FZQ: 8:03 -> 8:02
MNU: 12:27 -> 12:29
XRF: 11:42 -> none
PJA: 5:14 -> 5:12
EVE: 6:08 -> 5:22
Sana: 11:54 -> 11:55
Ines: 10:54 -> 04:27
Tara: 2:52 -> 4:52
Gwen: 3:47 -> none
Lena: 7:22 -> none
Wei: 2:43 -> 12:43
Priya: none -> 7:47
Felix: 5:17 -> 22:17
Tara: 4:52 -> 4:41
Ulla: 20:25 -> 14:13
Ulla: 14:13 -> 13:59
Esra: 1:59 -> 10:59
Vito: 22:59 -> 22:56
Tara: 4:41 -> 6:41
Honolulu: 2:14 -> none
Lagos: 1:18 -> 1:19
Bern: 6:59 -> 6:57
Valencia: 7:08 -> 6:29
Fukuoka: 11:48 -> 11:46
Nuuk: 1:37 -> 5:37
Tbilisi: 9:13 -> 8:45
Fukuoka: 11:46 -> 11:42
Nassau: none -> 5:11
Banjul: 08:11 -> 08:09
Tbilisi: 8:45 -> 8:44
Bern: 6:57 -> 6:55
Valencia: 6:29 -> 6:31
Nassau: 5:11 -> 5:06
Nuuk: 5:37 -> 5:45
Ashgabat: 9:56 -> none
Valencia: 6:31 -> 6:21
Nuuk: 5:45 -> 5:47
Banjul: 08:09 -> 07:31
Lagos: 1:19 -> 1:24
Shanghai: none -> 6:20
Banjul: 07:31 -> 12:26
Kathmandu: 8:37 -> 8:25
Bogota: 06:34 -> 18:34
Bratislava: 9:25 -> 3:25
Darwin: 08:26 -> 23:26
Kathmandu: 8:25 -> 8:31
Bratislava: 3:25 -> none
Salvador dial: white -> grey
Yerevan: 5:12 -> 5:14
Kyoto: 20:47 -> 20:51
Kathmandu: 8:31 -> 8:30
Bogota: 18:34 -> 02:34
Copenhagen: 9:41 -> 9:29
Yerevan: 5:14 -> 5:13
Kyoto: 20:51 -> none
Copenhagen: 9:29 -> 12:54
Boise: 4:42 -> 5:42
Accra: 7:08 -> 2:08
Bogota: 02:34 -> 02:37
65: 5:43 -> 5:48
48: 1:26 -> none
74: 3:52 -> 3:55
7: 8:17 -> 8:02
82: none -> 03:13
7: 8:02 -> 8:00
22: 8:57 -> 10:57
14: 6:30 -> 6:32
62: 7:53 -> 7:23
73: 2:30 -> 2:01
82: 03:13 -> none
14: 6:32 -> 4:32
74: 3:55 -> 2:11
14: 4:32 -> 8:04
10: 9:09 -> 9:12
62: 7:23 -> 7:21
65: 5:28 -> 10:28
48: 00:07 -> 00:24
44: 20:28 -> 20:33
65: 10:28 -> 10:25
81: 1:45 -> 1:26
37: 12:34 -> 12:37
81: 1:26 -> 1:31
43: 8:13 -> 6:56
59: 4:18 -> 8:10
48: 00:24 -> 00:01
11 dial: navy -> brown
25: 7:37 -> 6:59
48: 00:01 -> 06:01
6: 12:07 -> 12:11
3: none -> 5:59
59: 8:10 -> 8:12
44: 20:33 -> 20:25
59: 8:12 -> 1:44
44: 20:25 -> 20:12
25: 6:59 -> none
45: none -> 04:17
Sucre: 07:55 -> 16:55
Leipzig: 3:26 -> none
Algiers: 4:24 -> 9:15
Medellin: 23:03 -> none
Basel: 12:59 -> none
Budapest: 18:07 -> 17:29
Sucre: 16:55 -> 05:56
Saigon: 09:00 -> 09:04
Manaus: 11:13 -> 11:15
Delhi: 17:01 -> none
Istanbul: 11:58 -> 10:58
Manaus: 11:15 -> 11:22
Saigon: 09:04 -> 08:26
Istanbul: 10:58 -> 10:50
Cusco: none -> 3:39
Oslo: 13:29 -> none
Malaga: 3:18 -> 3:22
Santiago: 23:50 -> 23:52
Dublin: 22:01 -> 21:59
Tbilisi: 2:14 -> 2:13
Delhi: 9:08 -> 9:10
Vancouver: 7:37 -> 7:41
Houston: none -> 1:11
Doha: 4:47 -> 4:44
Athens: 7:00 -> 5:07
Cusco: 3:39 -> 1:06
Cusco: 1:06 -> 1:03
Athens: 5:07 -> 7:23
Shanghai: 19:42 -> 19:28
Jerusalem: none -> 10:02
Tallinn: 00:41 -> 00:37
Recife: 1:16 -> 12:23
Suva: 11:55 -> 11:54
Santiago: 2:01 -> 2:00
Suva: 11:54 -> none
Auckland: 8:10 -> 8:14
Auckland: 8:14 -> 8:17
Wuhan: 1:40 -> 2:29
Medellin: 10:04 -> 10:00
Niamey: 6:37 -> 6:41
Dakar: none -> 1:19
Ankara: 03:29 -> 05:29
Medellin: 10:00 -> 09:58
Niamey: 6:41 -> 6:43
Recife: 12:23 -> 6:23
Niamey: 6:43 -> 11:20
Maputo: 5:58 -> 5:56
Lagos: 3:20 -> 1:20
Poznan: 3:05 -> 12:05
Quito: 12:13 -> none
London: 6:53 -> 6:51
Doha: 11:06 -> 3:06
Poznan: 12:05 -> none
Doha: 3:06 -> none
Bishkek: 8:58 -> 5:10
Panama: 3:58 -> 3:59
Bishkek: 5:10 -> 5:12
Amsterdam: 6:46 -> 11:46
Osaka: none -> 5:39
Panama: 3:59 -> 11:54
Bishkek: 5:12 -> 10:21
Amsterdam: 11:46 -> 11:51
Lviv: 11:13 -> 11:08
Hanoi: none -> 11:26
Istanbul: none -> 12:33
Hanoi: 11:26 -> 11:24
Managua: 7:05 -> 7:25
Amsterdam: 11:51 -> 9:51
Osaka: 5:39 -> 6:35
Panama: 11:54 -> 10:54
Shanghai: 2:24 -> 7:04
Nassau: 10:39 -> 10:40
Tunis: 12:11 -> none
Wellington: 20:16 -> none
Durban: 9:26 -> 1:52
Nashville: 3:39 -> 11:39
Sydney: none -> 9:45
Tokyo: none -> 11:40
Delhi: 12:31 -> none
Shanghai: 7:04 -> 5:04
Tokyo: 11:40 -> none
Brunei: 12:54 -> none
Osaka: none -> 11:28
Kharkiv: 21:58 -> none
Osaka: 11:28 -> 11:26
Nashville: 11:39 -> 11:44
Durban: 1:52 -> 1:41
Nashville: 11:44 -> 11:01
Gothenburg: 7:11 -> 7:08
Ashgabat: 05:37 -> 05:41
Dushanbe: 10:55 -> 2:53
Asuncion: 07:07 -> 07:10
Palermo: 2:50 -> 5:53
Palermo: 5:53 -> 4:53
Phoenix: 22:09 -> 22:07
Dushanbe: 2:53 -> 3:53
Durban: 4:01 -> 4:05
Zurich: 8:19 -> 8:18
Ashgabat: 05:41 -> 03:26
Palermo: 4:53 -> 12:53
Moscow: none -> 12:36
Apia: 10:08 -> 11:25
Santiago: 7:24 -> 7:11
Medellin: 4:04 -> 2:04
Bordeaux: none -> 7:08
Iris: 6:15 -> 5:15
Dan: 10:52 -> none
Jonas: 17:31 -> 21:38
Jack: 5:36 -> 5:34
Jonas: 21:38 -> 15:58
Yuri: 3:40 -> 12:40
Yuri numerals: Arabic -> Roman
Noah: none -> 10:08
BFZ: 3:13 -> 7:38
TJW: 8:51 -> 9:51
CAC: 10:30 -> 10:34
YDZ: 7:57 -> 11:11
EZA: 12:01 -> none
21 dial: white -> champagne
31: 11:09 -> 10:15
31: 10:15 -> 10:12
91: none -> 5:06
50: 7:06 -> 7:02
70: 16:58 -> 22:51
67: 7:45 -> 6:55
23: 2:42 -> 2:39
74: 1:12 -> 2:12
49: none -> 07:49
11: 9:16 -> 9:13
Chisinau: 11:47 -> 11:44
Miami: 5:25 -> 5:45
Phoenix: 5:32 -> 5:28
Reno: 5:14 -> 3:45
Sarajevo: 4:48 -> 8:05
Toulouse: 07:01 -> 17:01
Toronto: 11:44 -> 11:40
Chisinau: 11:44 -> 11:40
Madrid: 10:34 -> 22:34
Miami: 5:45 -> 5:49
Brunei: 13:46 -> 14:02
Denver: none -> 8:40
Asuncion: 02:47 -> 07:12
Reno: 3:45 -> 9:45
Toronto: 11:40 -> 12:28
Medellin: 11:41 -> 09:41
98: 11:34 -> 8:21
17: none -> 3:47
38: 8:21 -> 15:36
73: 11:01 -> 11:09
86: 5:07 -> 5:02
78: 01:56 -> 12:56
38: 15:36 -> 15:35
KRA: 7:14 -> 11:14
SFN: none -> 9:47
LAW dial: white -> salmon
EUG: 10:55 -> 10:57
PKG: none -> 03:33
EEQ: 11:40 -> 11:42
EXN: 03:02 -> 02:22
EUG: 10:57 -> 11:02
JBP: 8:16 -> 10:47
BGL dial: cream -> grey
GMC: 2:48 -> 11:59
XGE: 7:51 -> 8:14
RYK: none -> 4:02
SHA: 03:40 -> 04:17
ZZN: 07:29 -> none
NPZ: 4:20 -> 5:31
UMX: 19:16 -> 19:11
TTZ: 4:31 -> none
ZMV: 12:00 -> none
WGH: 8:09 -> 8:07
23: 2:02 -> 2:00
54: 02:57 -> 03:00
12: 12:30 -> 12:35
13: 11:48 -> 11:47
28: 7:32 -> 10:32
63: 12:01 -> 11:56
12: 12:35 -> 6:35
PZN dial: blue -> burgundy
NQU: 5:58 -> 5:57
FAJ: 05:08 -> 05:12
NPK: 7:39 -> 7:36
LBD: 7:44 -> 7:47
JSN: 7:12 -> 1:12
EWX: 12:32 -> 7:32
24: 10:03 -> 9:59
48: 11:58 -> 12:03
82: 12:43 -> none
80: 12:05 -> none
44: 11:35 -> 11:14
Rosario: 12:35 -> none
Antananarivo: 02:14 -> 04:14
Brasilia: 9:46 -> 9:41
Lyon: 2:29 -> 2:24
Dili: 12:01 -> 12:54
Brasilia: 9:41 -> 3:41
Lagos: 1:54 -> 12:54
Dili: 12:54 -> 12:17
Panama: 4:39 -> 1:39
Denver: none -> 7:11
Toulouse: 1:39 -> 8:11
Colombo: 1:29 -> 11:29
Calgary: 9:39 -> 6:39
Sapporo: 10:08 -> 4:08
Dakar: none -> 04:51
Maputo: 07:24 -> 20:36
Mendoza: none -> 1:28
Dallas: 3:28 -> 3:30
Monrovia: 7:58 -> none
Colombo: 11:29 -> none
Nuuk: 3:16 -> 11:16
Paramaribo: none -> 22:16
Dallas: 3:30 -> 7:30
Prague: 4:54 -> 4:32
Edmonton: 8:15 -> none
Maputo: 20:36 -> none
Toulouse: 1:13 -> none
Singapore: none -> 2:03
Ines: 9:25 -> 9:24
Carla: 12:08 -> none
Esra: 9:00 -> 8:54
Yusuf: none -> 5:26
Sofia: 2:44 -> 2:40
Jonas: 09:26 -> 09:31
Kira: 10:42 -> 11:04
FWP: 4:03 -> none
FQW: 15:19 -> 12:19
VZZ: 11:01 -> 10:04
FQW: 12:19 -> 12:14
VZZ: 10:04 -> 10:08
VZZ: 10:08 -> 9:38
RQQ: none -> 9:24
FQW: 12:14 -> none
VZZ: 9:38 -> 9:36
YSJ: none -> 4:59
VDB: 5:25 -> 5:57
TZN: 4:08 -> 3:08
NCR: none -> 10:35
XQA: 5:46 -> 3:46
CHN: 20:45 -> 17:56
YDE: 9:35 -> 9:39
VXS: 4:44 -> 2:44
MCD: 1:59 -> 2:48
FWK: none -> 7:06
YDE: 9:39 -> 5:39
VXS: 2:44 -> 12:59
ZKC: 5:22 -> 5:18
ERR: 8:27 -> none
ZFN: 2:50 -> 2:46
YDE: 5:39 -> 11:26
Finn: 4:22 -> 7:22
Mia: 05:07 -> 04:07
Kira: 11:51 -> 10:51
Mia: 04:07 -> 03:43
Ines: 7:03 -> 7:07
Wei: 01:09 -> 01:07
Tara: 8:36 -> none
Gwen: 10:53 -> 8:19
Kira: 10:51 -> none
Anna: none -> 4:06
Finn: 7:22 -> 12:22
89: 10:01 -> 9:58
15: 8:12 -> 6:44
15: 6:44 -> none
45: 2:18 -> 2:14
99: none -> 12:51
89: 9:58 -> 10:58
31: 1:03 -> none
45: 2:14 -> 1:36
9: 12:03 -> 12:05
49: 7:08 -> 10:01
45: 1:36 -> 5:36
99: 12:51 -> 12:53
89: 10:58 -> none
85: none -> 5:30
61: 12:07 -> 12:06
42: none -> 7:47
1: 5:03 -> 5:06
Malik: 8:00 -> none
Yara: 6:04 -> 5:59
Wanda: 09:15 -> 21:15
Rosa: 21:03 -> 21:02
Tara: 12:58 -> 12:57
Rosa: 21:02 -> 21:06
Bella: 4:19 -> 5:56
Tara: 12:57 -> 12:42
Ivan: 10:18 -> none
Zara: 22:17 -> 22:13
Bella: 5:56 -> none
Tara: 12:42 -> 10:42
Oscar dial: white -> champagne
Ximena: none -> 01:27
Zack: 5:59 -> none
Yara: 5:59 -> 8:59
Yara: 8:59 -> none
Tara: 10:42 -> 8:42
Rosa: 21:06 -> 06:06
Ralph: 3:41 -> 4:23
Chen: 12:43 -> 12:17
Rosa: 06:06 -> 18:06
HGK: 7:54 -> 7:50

YOUR TASK: Update the lines from the first line through the line with "Fukuoka: 11:46 -> 11:42", changing "Tara" to "Tamsin" and leaving everything else as it is.

THE OUTPUT:
FZQ: 8:03 -> 8:02
MNU: 12:27 -> 12:29
XRF: 11:42 -> none
PJA: 5:14 -> 5:12
EVE: 6:08 -> 5:22
Sana: 11:54 -> 11:55
Ines: 10:54 -> 04:27
Tamsin: 2:52 -> 4:52
Gwen: 3:47 -> none
Lena: 7:22 -> none
Wei: 2:43 -> 12:43
Priya: none -> 7:47
Felix: 5:17 -> 22:17
Tamsin: 4:52 -> 4:41
Ulla: 20:25 -> 14:13
Ulla: 14:13 -> 13:59
Esra: 1:59 -> 10:59
Vito: 22:59 -> 22:56
Tamsin: 4:41 -> 6:41
Honolulu: 2:14 -> none
Lagos: 1:18 -> 1:19
Bern: 6:59 -> 6:57
Valencia: 7:08 -> 6:29
Fukuoka: 11:48 -> 11:46
Nuuk: 1:37 -> 5:37
Tbilisi: 9:13 -> 8:45
Fukuoka: 11:46 -> 11:42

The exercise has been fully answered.